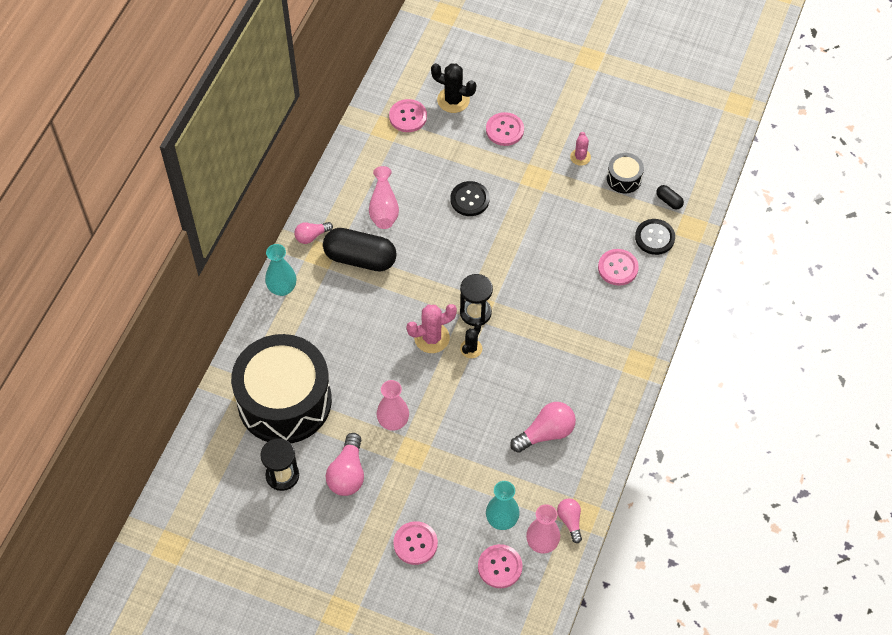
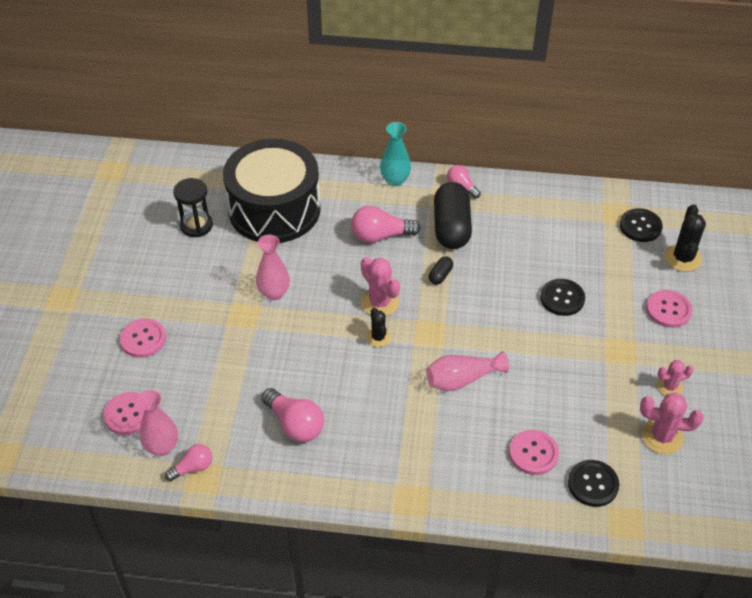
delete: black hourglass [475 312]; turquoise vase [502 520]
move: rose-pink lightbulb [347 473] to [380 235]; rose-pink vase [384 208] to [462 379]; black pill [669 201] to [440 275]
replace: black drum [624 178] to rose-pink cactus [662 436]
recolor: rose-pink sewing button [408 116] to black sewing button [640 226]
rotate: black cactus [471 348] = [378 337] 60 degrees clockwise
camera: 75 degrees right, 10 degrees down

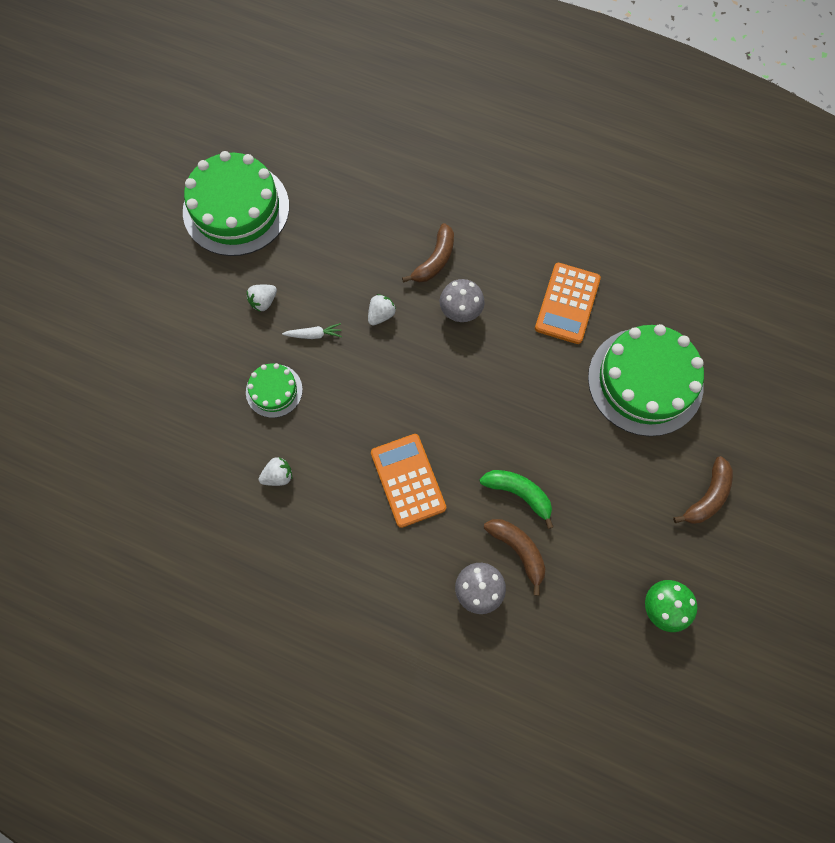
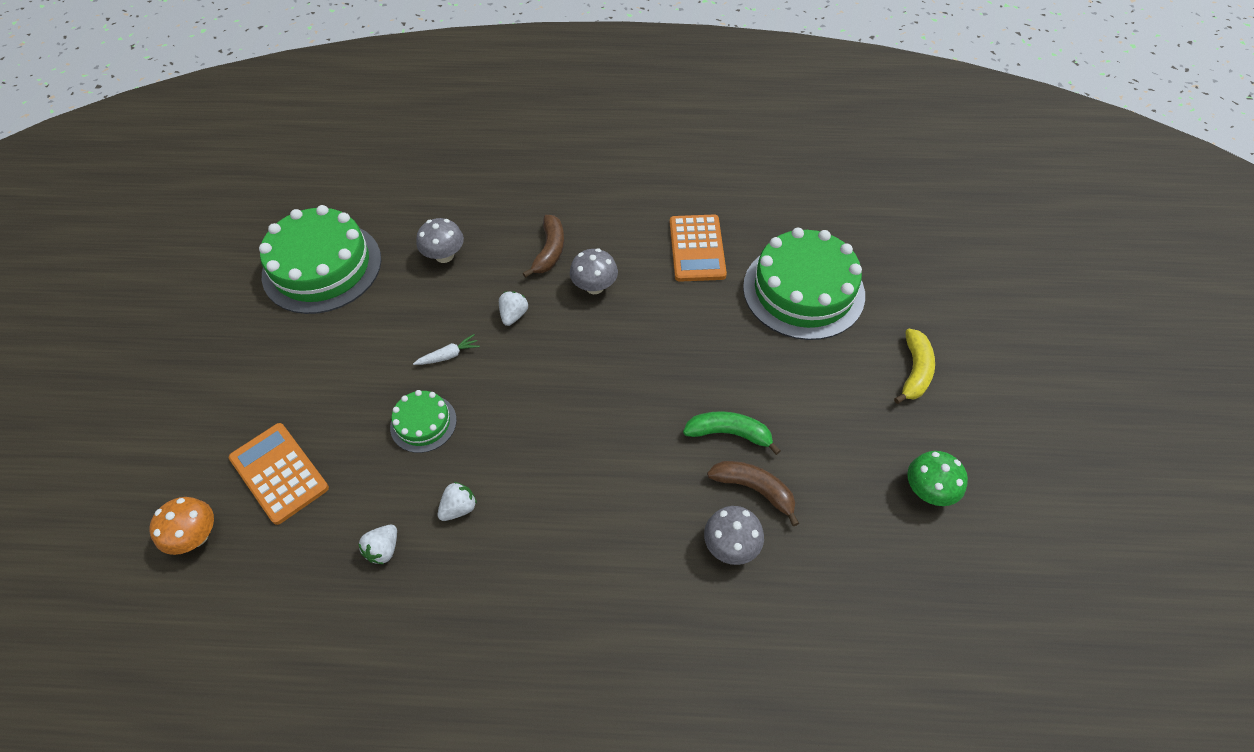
insert: orange fungus [196 536]; gray fungus [444 255]
move: white berry [263 302] to [383 549]; orange calculator [408 480] to [279 473]
recolor: russet toy banana [707 496] to golden toy banana [914 371]
camera: 20 degrees left, 15 degrees down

Work to complete
What is the number of lines in the listing that contain "rose"? State it and nothing more.

Finished task
3